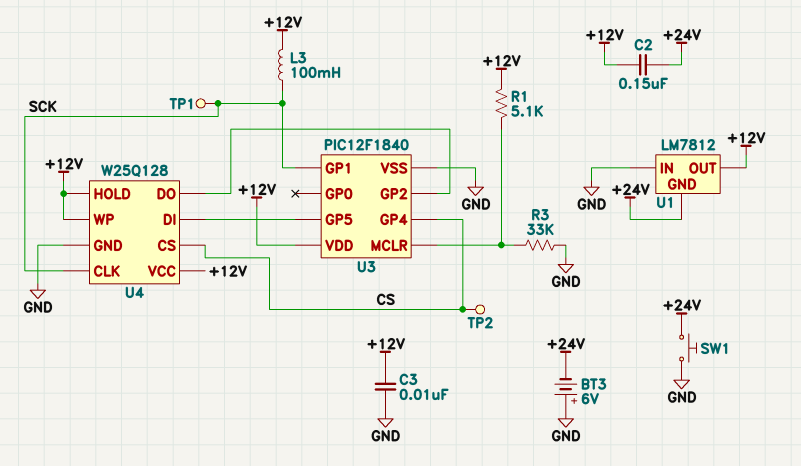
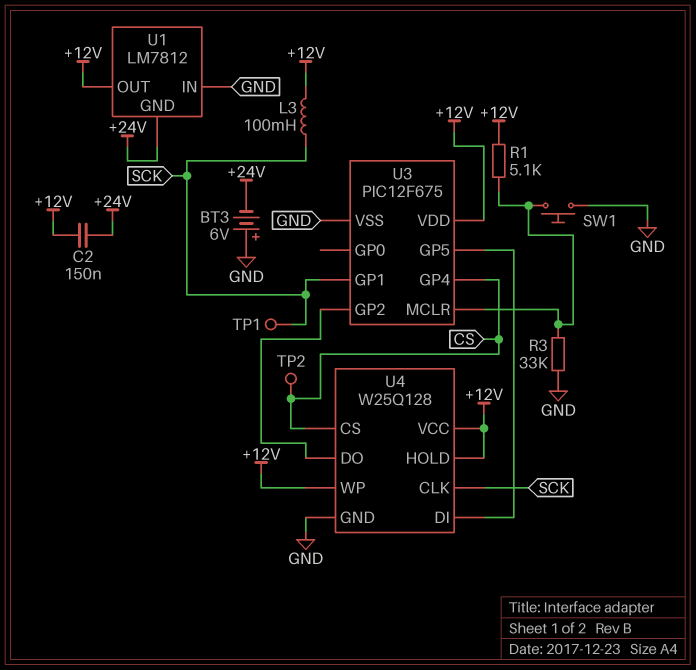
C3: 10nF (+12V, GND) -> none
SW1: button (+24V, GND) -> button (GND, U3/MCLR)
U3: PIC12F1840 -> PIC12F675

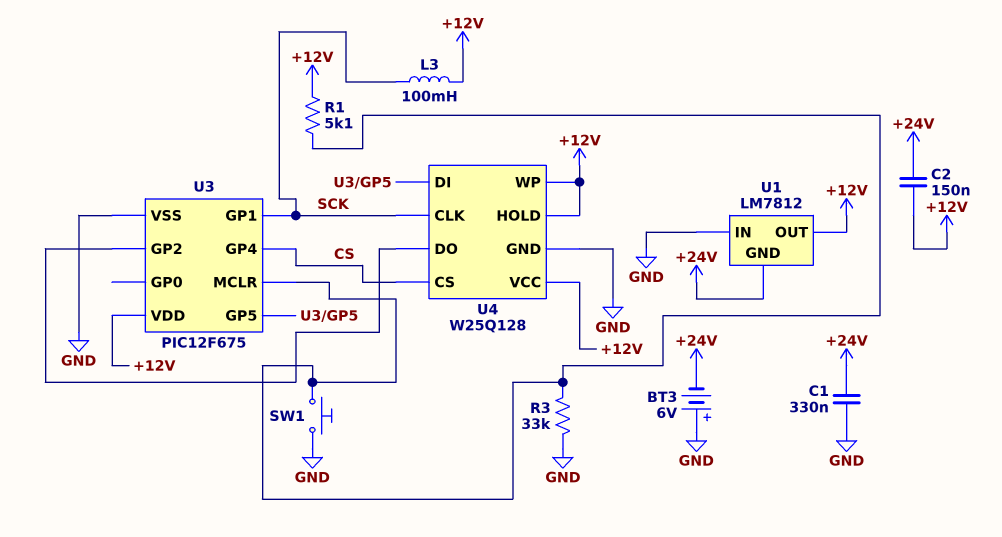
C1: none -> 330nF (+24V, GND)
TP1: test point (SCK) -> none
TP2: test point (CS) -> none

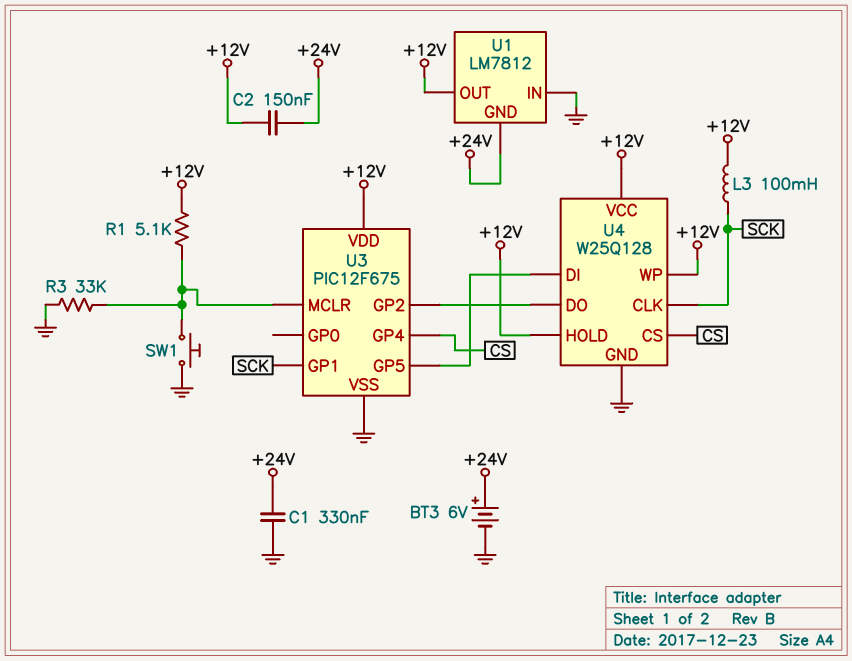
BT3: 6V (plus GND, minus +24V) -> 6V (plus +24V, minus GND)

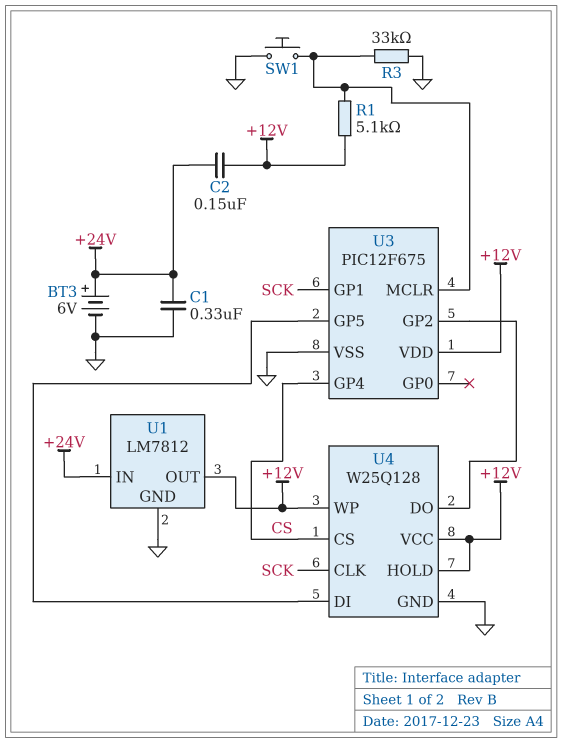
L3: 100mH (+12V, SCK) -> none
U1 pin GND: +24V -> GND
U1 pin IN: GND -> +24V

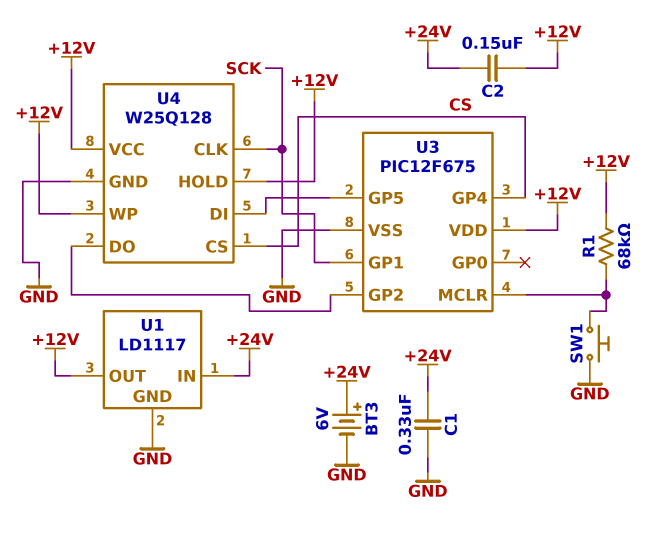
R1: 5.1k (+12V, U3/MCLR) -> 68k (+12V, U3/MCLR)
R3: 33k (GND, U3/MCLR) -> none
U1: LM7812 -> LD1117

+++

**Task goal:**
Repeat each line of the material, unaltered, from the first through the line with "U1 pin IN: GND -> +24V", and include no pictures.

**Task result:**
C3: 10nF (+12V, GND) -> none
SW1: button (+24V, GND) -> button (GND, U3/MCLR)
U3: PIC12F1840 -> PIC12F675

C1: none -> 330nF (+24V, GND)
TP1: test point (SCK) -> none
TP2: test point (CS) -> none

BT3: 6V (plus GND, minus +24V) -> 6V (plus +24V, minus GND)

L3: 100mH (+12V, SCK) -> none
U1 pin GND: +24V -> GND
U1 pin IN: GND -> +24V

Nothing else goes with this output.